● Work to be completed
Your answer should hold exactly the lines below from the line with "black line: (142, 143) -> (162, 156), moved" through the line with "gray rectangle: (640, 665)", both included, and no pictures at all.

● Excerpted data

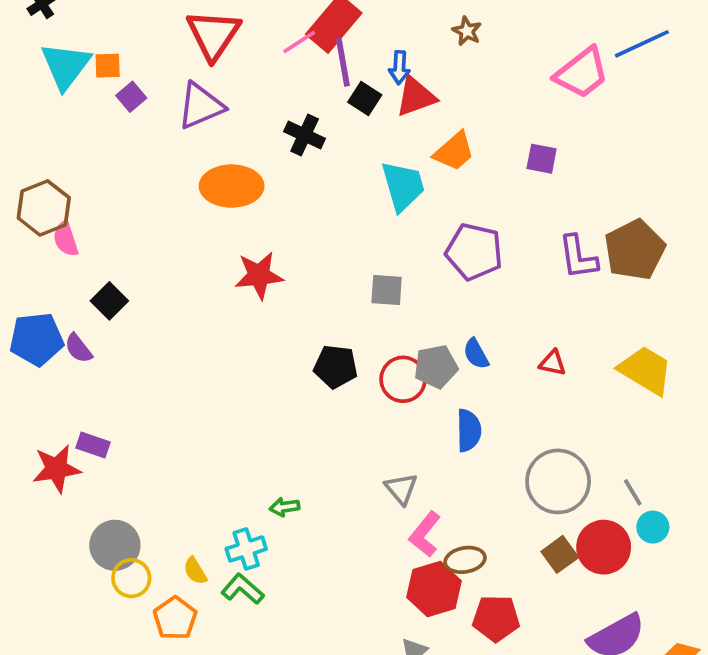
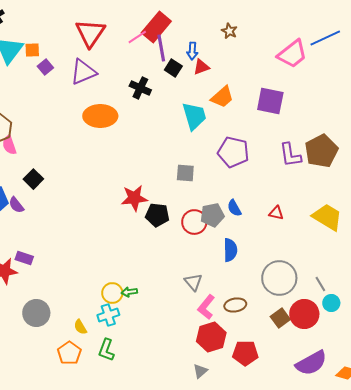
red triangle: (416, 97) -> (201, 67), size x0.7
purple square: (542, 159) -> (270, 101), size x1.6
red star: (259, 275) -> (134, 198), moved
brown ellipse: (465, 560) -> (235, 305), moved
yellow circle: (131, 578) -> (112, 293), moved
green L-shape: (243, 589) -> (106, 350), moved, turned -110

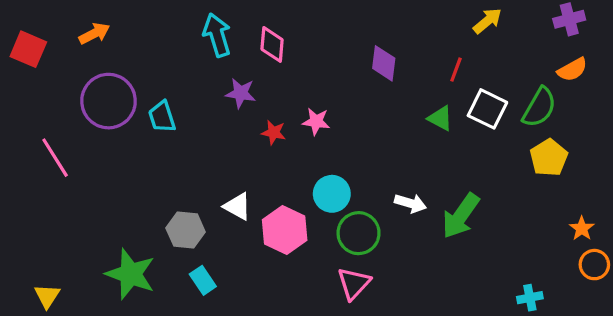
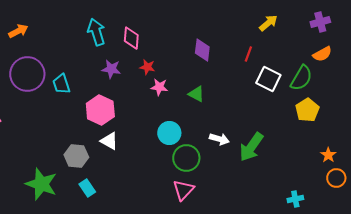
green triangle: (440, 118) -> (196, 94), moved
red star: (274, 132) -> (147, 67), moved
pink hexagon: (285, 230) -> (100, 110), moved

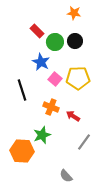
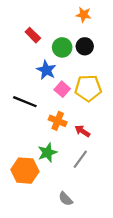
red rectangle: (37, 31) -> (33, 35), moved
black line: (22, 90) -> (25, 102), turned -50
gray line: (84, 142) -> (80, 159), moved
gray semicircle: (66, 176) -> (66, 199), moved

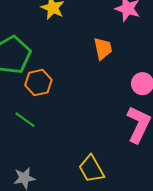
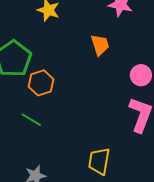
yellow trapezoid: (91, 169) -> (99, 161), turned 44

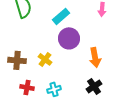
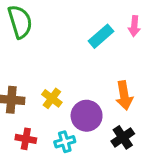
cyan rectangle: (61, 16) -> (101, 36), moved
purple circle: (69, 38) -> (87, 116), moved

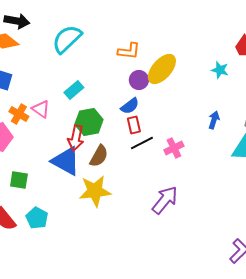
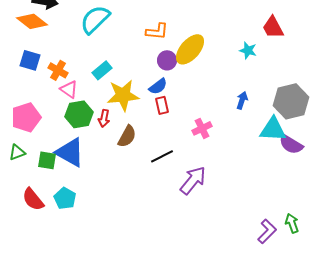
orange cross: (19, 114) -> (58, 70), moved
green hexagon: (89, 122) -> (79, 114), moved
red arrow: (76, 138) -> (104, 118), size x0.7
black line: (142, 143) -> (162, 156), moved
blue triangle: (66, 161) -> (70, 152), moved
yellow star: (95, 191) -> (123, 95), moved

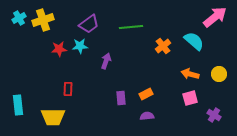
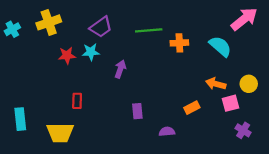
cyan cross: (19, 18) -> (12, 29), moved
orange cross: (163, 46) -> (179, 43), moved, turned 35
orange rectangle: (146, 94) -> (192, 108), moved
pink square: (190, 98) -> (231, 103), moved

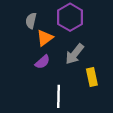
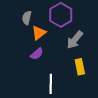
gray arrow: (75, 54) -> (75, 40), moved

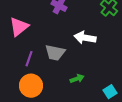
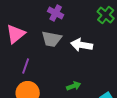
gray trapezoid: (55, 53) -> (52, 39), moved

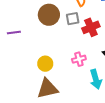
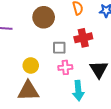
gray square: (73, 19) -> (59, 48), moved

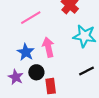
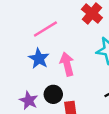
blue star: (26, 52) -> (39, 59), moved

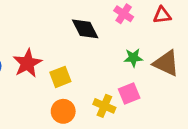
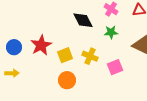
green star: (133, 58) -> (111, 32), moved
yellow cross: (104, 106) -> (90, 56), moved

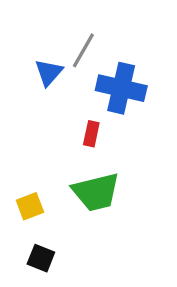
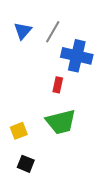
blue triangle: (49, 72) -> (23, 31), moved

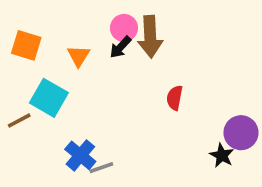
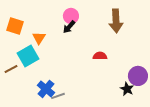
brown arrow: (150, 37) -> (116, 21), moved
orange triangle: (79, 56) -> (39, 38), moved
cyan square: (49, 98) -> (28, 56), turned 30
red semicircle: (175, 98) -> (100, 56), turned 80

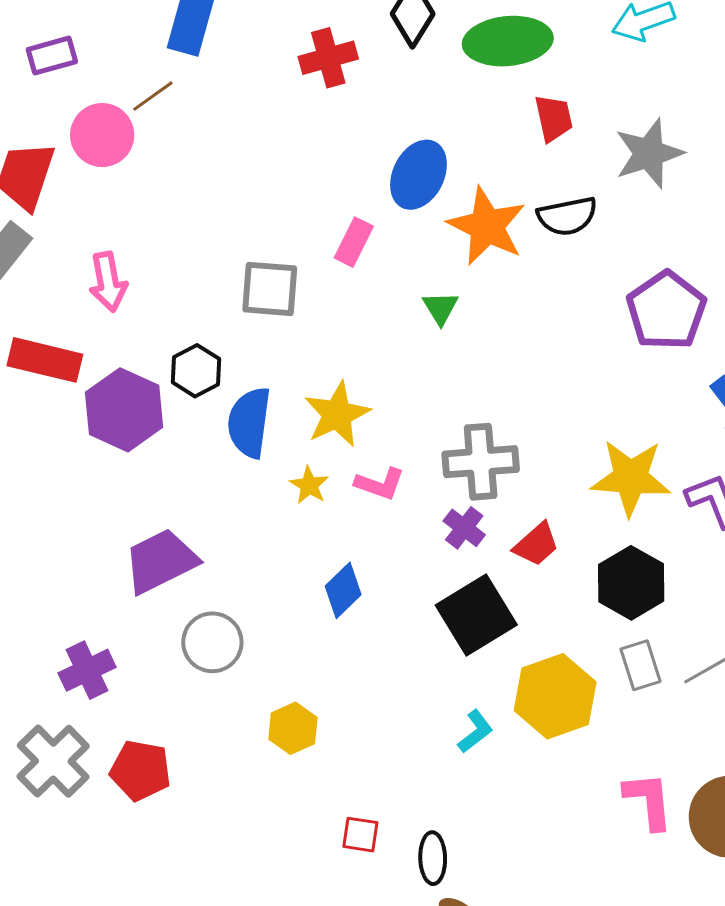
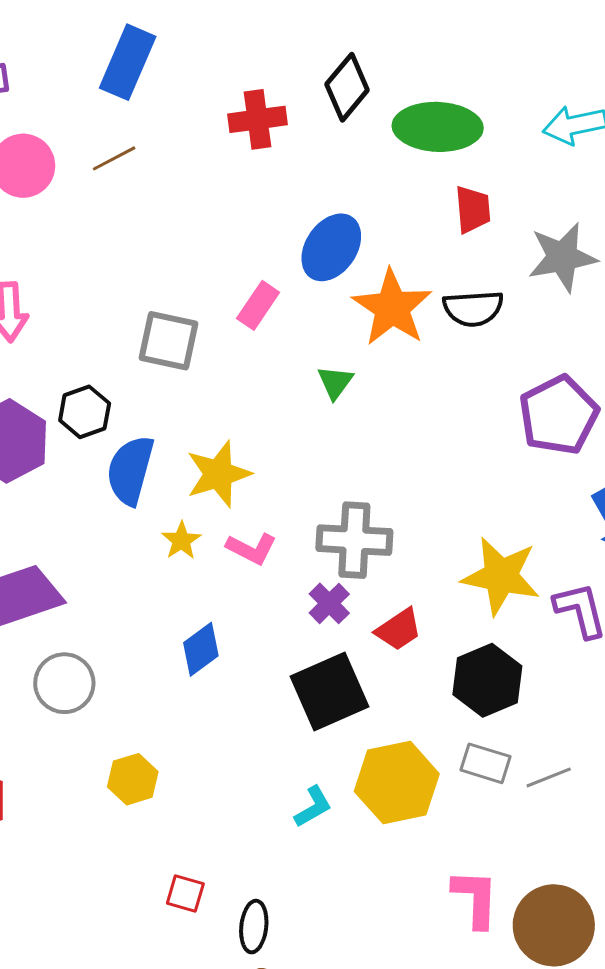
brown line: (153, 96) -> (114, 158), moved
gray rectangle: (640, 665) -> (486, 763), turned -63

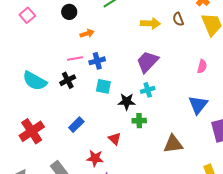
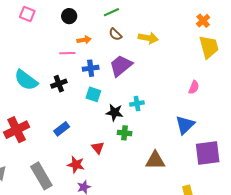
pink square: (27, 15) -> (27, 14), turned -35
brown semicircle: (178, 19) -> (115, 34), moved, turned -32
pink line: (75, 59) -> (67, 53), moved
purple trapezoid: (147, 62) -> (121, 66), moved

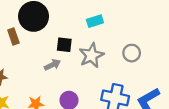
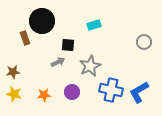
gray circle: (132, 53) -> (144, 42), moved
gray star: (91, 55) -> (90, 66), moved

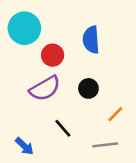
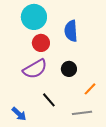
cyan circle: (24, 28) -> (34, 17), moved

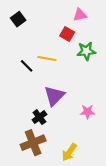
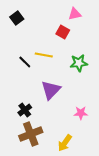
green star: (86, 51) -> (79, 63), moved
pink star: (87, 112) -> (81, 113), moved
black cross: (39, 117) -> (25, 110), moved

● Answer box
black line: (142, 143) -> (162, 156), moved
blue triangle: (66, 161) -> (70, 152), moved
yellow star: (95, 191) -> (123, 95), moved

cyan cross: (19, 18) -> (12, 29), moved
orange cross: (163, 46) -> (179, 43), moved, turned 35
orange rectangle: (146, 94) -> (192, 108), moved
pink square: (190, 98) -> (231, 103), moved

gray arrow: (75, 54) -> (75, 40), moved

gray trapezoid: (55, 53) -> (52, 39), moved

gray square: (73, 19) -> (59, 48), moved

blue star: (26, 52) -> (39, 59), moved

green star: (133, 58) -> (111, 32), moved
yellow cross: (104, 106) -> (90, 56), moved

blue triangle: (49, 72) -> (23, 31), moved

brown arrow: (150, 37) -> (116, 21), moved
orange triangle: (79, 56) -> (39, 38), moved
cyan square: (49, 98) -> (28, 56), turned 30
red semicircle: (175, 98) -> (100, 56), turned 80

brown line: (153, 96) -> (114, 158), moved
gray rectangle: (640, 665) -> (486, 763), turned -63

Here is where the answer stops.